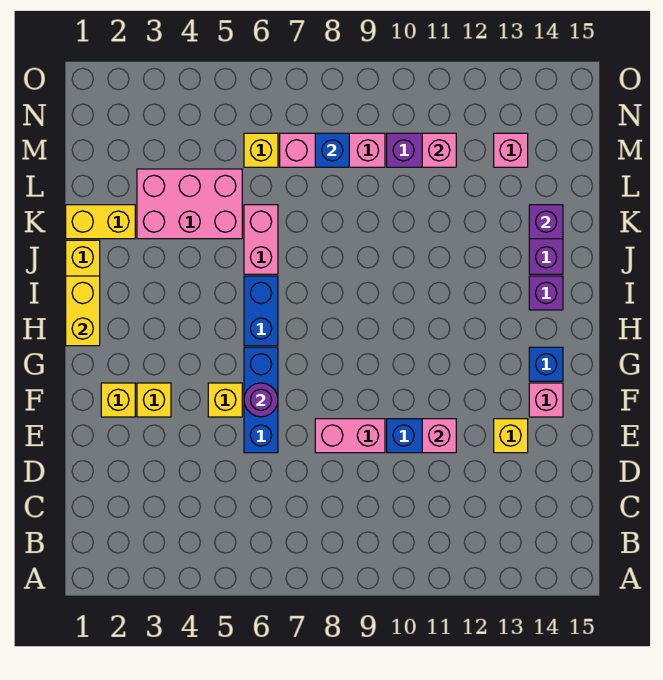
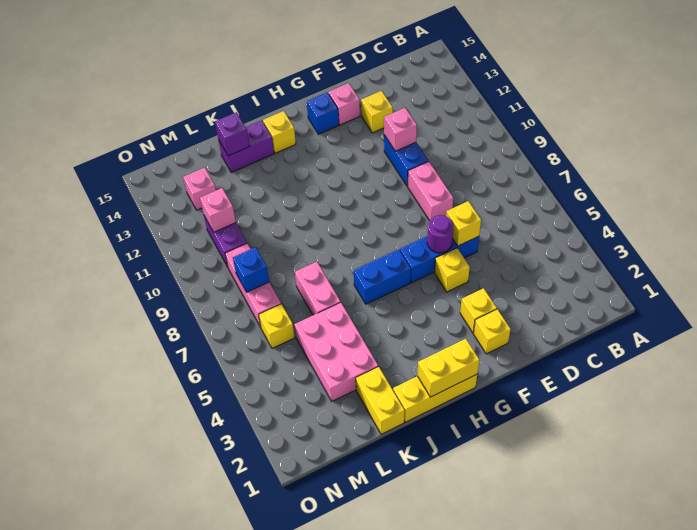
none -> yellow 1x1 brick [446,201,481,246]
purple 1x1 brick [529,276,563,310] -> yellow 1x1 brick [263,111,296,153]
pink 1x2 brick [244,205,278,274] -> pink 1x2 brick turned to [295,262,341,315]

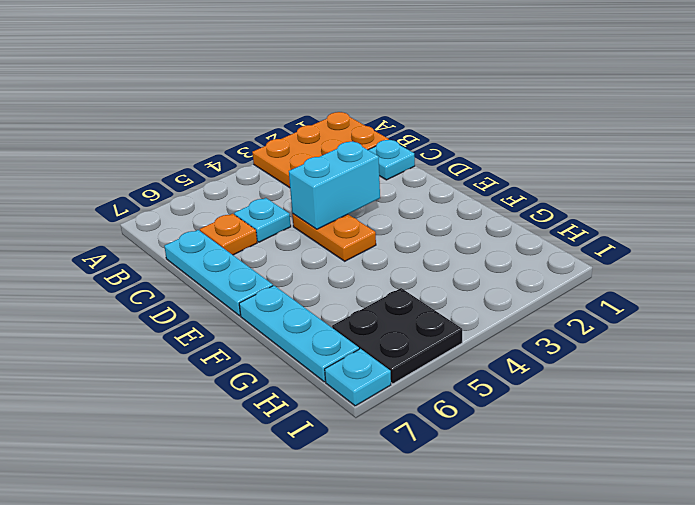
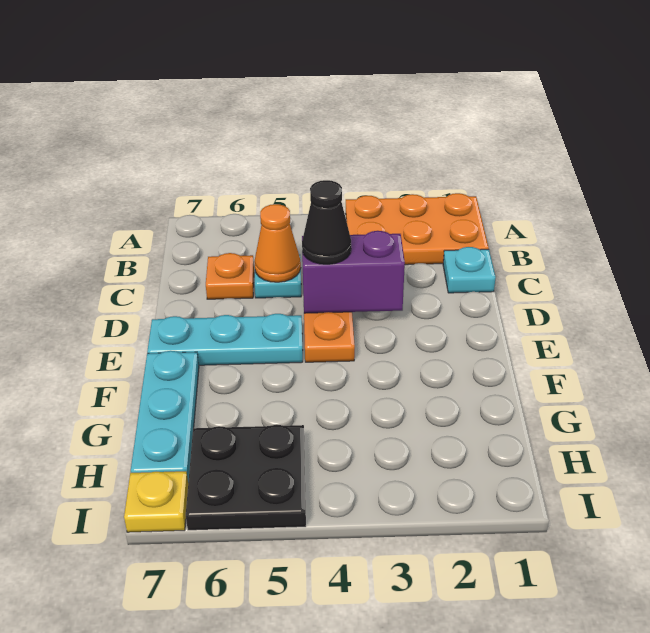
none -> orange 1x1 cone [254,204,301,282]
cyan 1x3 plate [164,230,273,316] -> cyan 1x3 plate turned to [147,314,303,365]
cyan 1x2 brick [289,141,380,229] -> purple 1x2 brick [302,231,405,313]
none -> black 1x1 cone [302,180,351,264]
cyan 1x1 plate [325,349,391,406] -> yellow 1x1 plate [124,471,188,532]

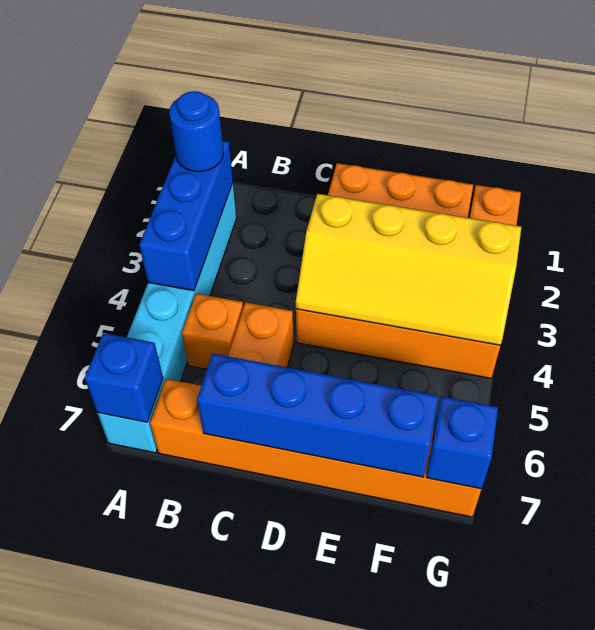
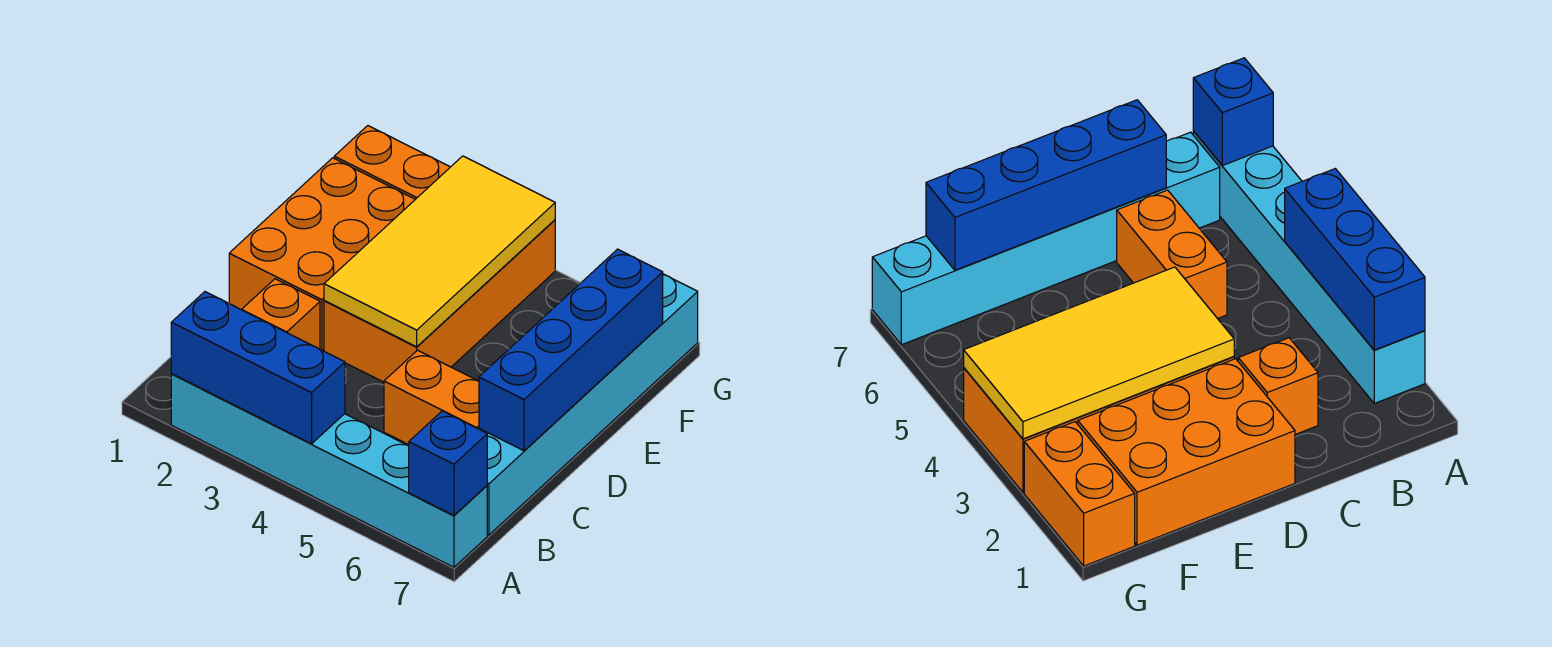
blue 1x1 round brick [169,91,224,172] -> none
orange 1x1 brick [182,294,243,369] -> orange 1x1 brick moved to [242,279,320,349]
orange 1x6 brick [150,379,481,517] -> cyan 1x6 brick [479,274,698,535]
yellow 2x4 slope [296,194,521,345] -> yellow 2x4 tile [324,156,555,347]
blue 1x1 brick [427,396,498,489] -> none

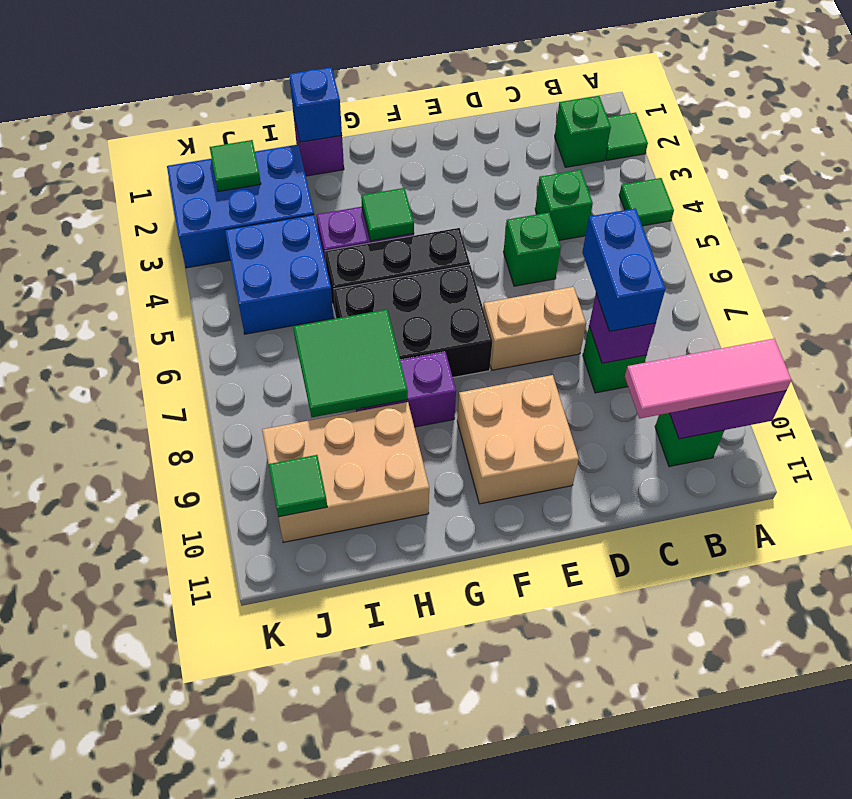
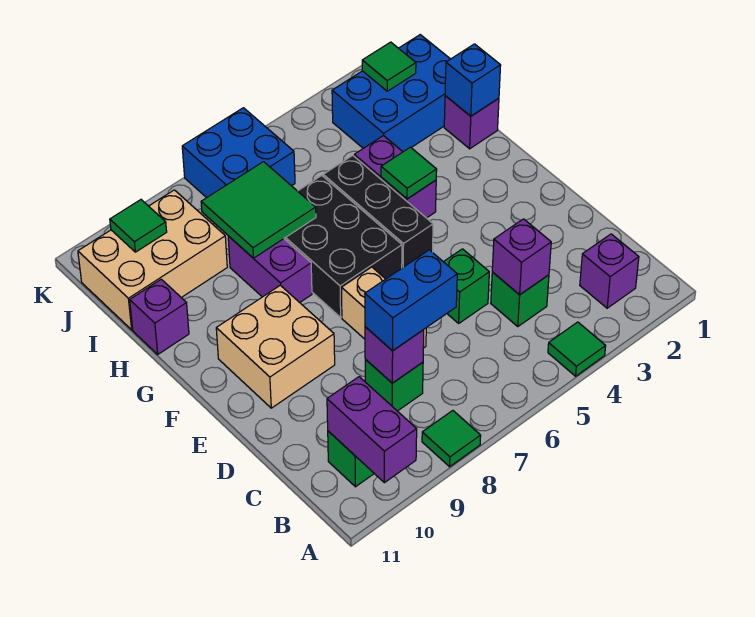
green 1x1 tile [605,113,648,160] -> green 1x1 tile moved to [422,411,481,467]
pink 1x3 tile [625,339,791,419] -> none
green 1x1 brick [555,96,611,167] -> purple 1x1 brick [580,234,639,308]
none -> purple 1x1 brick [492,219,551,295]
tan 2x3 brick [262,402,429,542] -> tan 2x3 brick turned to [78,190,227,330]
none -> purple 1x1 brick [130,279,189,354]
blue 2x3 brick [167,145,314,268] -> blue 2x3 brick turned to [332,35,450,152]
blue 2x2 brick [225,215,333,334] -> blue 2x2 brick moved to [182,108,295,198]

YOUR INSTRUCTIONS
Your task is to copy each line of the material that contains the word "orange".

ANSWER TO THIS EXERCISE
none -> orange 1x1 cone [254,204,301,282]
orange 1x1 brick [182,294,243,369] -> orange 1x1 brick moved to [242,279,320,349]
orange 1x6 brick [150,379,481,517] -> cyan 1x6 brick [479,274,698,535]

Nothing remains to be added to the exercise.